### [Work request]
In your transcription, keep every record exact and leave out the pictures.

Spatial reasoning data
◇ ◇ ◇ ◇

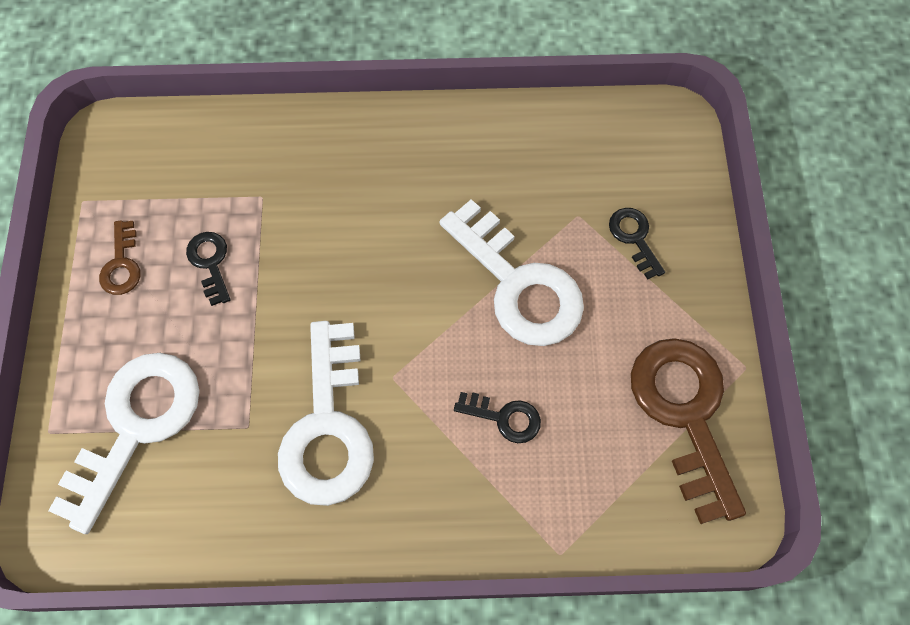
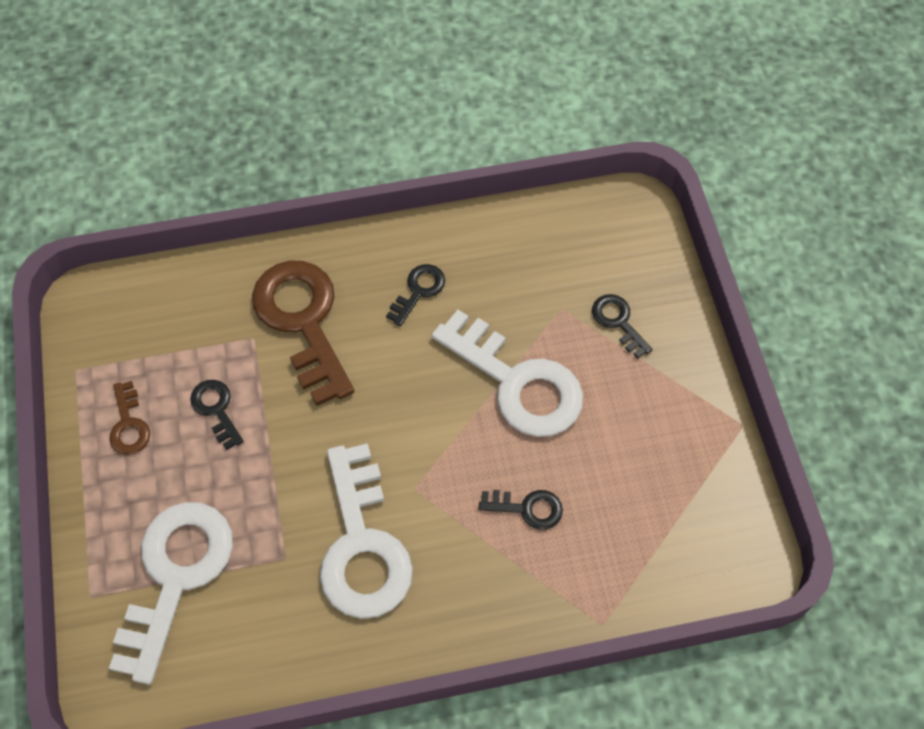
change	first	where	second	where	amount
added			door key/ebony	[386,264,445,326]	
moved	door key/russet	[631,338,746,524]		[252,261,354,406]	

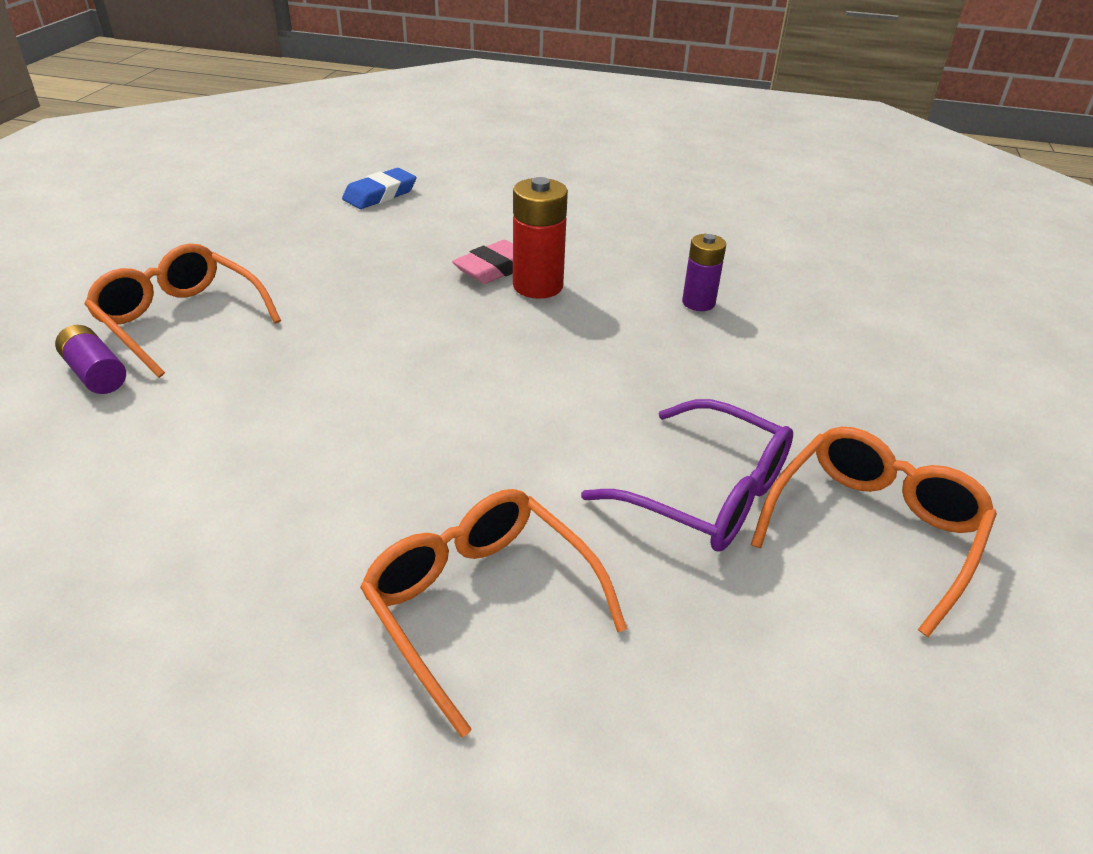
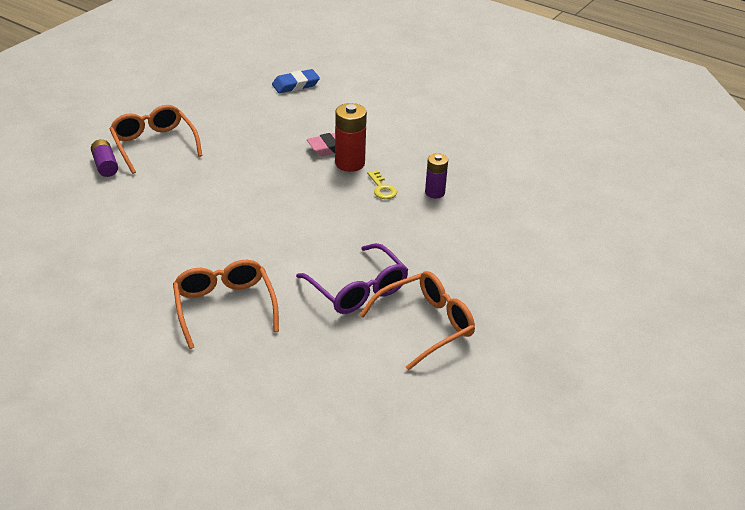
change	first	where	second	where	amount
added			door key/yellow	[367,170,397,199]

◇ ◇ ◇ ◇

### [The completed task]
change	first	where	second	where	amount
added			door key/ebony	[386,264,445,326]	
moved	door key/russet	[631,338,746,524]		[252,261,354,406]	

change	first	where	second	where	amount
added			door key/yellow	[367,170,397,199]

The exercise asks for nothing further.